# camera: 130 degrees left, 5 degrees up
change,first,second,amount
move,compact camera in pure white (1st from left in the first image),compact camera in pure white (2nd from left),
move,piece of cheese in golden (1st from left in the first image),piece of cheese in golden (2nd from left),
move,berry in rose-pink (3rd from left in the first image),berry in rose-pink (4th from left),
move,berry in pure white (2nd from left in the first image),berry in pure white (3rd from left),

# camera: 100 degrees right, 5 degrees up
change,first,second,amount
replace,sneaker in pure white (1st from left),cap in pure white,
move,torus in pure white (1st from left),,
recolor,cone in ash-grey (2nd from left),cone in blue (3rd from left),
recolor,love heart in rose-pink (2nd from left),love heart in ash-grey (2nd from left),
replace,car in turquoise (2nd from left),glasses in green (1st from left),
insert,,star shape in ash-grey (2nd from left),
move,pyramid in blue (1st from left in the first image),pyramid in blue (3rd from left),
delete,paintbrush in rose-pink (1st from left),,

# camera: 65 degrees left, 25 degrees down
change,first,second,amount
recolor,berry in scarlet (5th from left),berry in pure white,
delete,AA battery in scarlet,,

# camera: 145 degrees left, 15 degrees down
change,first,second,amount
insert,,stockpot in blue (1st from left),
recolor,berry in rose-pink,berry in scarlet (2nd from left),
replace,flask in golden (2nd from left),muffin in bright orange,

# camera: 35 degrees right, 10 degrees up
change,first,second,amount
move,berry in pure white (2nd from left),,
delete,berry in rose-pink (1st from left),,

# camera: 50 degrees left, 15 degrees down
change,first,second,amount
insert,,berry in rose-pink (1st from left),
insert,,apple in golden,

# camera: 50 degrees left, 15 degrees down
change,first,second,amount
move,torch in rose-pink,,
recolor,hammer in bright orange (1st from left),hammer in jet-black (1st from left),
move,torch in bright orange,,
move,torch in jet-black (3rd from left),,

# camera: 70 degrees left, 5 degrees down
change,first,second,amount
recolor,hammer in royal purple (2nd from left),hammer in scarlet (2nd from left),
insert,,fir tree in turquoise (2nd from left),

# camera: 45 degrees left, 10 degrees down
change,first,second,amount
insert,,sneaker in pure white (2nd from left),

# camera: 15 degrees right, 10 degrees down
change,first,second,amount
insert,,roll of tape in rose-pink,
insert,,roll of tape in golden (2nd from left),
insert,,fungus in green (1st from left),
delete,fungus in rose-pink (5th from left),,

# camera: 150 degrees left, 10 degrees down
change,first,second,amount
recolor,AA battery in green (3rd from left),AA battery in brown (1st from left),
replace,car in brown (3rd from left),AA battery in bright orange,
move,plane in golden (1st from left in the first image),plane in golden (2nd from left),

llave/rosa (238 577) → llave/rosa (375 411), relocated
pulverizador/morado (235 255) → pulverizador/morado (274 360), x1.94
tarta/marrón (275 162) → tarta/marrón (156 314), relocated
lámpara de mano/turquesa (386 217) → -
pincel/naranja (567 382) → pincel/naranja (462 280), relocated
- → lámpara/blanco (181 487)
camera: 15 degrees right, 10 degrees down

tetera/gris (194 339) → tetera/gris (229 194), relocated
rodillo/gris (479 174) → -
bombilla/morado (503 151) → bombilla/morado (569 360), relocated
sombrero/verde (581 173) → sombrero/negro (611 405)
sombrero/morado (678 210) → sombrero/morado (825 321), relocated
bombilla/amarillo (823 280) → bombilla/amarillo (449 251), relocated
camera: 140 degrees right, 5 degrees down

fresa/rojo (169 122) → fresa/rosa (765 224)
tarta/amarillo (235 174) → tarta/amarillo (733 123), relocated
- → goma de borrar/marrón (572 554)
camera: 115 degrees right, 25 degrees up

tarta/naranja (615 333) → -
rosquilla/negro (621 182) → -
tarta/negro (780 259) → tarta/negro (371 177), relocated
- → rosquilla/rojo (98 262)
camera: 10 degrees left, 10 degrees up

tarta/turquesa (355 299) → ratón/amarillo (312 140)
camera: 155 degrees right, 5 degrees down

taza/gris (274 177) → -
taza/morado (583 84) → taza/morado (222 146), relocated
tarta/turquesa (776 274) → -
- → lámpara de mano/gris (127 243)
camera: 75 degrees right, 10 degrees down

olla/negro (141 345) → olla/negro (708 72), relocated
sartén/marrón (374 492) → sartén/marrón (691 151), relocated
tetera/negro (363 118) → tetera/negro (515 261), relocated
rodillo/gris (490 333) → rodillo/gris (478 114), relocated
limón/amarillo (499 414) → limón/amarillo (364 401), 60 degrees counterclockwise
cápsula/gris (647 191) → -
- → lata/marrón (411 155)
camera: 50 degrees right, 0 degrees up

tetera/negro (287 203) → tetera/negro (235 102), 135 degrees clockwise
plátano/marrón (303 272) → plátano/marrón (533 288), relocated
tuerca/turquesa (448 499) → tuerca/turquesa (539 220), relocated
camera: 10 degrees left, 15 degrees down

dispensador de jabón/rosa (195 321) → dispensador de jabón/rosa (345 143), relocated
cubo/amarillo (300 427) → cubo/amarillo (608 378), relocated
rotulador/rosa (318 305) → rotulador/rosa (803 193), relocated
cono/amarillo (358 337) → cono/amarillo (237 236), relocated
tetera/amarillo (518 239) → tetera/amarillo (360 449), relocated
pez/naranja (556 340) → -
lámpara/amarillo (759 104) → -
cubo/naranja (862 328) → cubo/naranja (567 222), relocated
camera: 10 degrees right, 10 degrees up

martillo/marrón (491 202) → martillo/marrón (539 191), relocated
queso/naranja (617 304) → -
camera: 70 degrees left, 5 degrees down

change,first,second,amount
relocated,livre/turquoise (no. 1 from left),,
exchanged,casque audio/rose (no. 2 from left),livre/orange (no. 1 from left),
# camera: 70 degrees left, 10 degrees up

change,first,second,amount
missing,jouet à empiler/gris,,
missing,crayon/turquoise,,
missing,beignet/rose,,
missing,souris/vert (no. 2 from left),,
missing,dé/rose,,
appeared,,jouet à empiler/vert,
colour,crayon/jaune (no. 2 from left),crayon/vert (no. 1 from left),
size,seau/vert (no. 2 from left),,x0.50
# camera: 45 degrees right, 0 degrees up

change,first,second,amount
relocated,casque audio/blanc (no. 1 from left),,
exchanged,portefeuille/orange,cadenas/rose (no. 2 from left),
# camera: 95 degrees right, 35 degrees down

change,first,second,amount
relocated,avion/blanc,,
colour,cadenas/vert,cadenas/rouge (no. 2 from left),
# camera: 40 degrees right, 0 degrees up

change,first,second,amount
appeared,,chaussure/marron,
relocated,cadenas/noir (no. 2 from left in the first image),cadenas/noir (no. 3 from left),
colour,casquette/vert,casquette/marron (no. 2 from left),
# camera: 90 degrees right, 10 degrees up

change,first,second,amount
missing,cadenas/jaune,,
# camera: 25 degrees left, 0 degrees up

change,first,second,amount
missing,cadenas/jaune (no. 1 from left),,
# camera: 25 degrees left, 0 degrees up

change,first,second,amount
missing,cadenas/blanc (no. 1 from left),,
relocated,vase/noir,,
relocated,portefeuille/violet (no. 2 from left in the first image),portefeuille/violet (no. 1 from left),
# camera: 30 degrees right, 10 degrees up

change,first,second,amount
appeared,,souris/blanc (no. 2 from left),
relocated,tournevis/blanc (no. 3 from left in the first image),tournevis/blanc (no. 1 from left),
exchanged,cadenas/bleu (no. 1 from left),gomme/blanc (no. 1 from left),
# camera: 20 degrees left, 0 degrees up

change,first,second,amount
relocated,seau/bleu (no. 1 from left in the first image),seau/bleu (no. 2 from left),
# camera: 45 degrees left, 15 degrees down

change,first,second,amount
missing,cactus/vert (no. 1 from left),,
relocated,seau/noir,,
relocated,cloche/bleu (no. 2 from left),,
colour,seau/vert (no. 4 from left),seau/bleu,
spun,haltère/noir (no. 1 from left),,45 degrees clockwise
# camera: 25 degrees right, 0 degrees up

Exercise aim
Retype the records above exactly, from their first line through the line that contains "move,berry in rose-pink", and stop there.

Completed exercise
# camera: 130 degrees left, 5 degrees up
change,first,second,amount
move,compact camera in pure white (1st from left in the first image),compact camera in pure white (2nd from left),
move,piece of cheese in golden (1st from left in the first image),piece of cheese in golden (2nd from left),
move,berry in rose-pink (3rd from left in the first image),berry in rose-pink (4th from left),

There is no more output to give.